*Work order:*
Return the listing verbatim, images left out.

+--

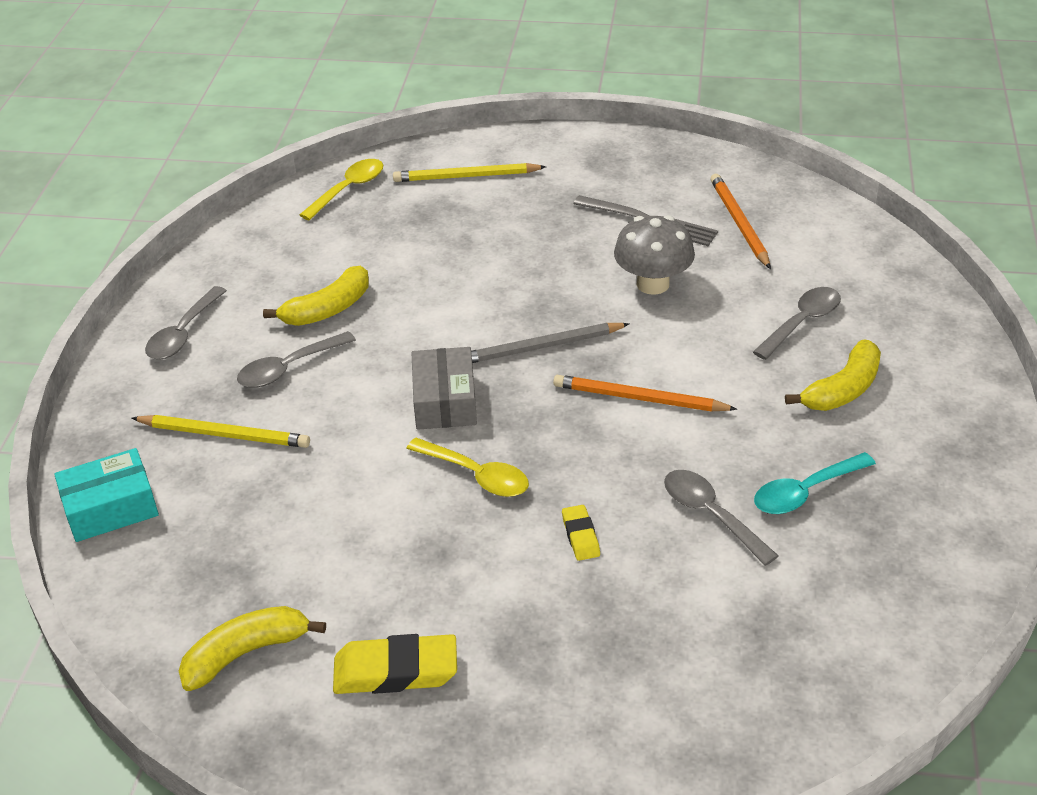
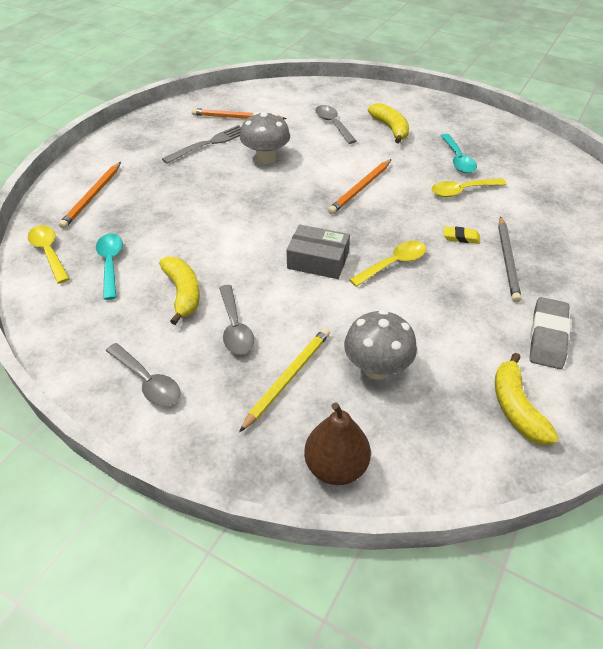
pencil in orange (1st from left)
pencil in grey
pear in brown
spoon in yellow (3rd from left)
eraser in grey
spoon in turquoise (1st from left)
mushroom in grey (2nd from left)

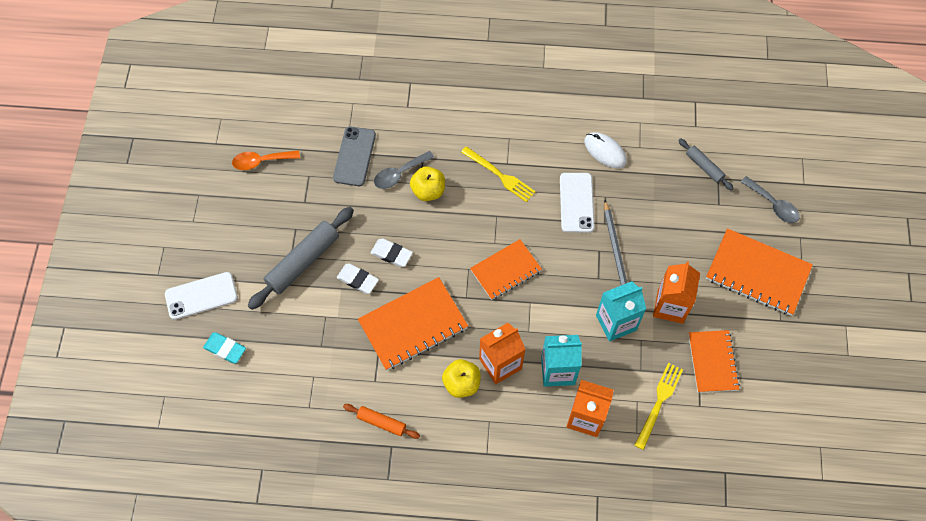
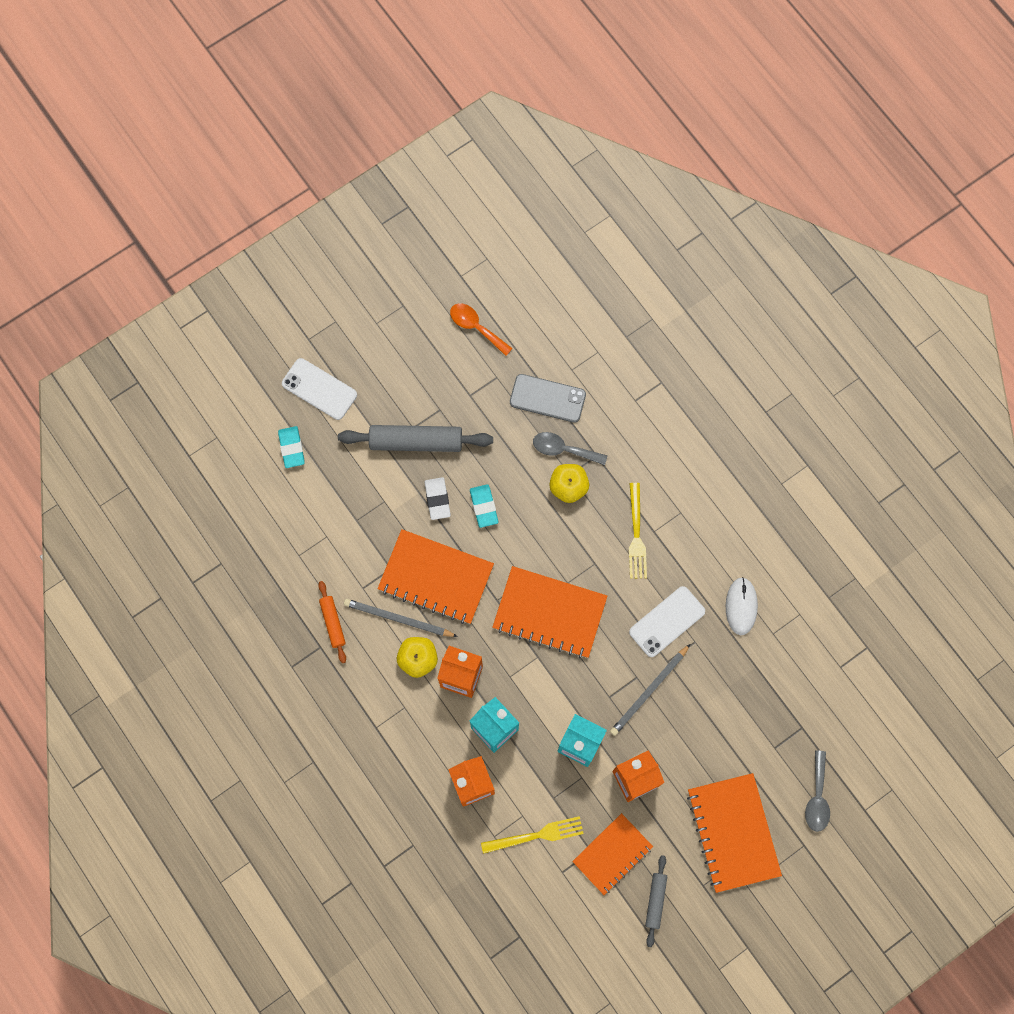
phone in grey
rolling pin in grey (2nd from left)
eraser in turquoise (2nd from left)
notebook in orange (2nd from left)
pencil in grey (1st from left)

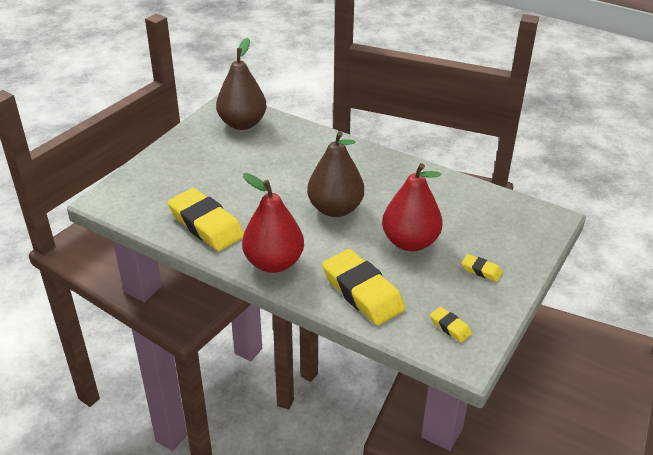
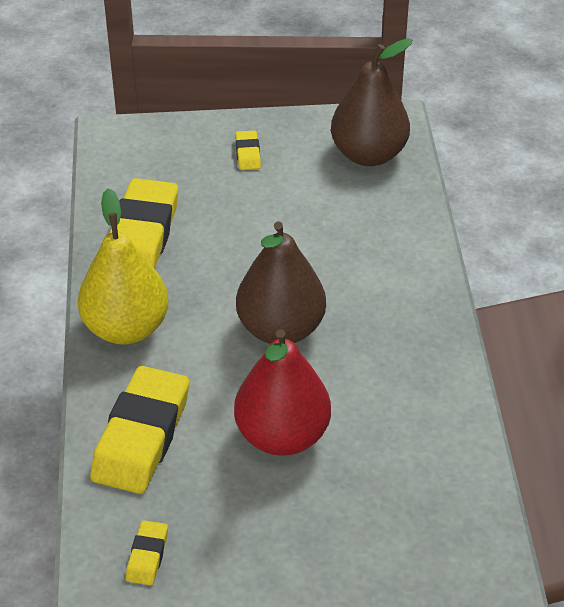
pear in yellow
eraser in yellow (4th from left)

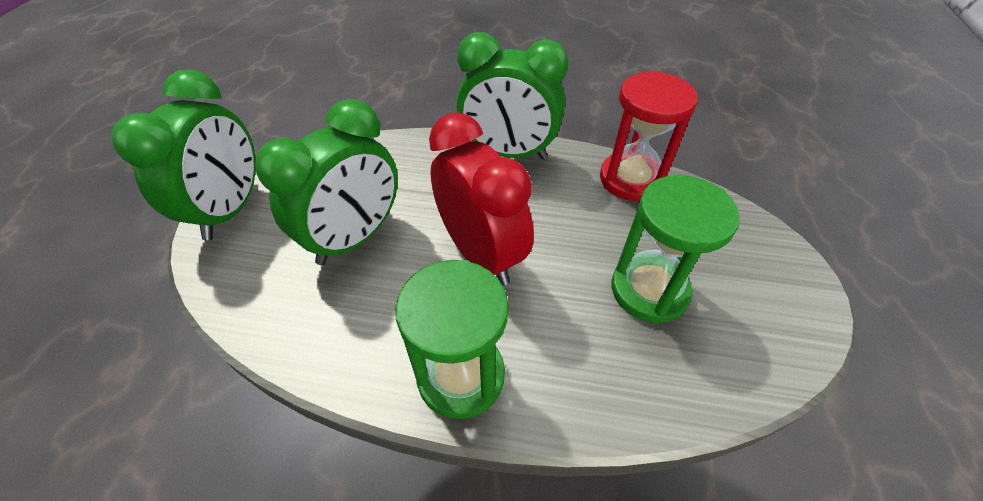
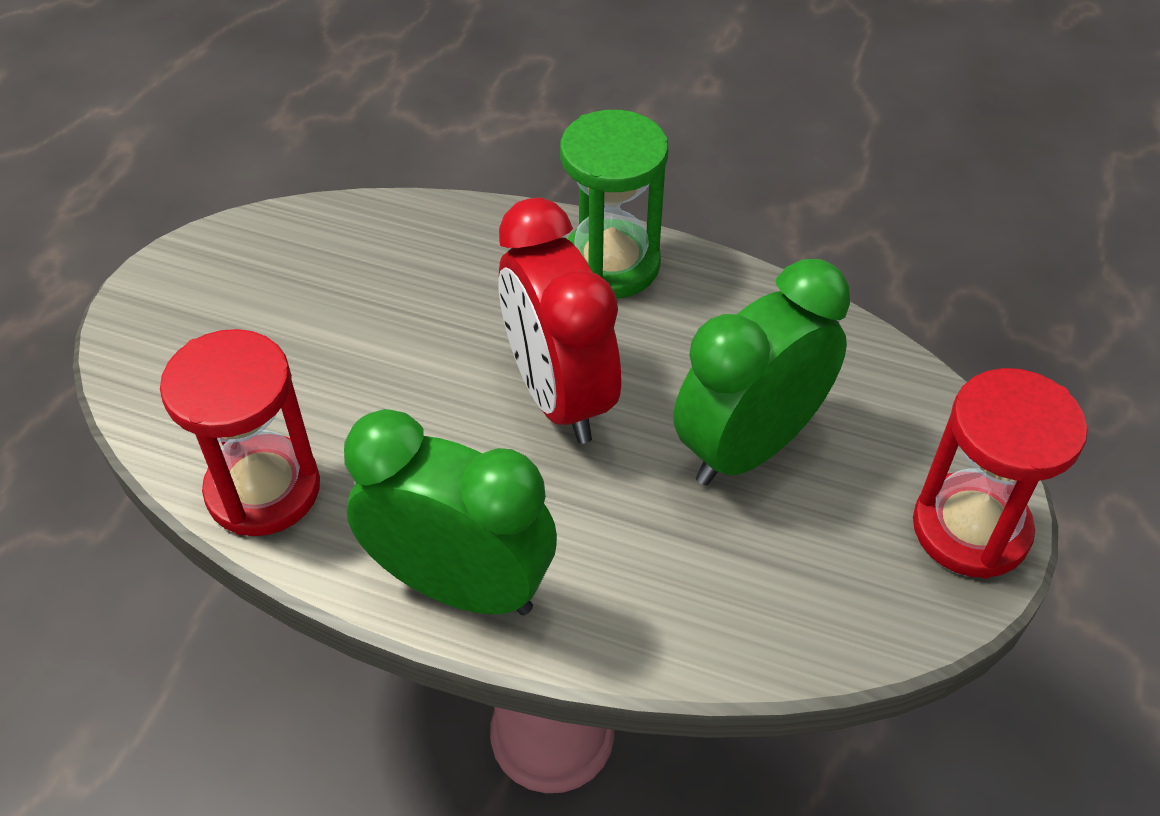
hourglass in red (2nd from left)
hourglass in green (2nd from left in the first image)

+--

*Expected answer:*
pencil in orange (1st from left)
pencil in grey
pear in brown
spoon in yellow (3rd from left)
eraser in grey
spoon in turquoise (1st from left)
mushroom in grey (2nd from left)

phone in grey
rolling pin in grey (2nd from left)
eraser in turquoise (2nd from left)
notebook in orange (2nd from left)
pencil in grey (1st from left)

pear in yellow
eraser in yellow (4th from left)

hourglass in red (2nd from left)
hourglass in green (2nd from left in the first image)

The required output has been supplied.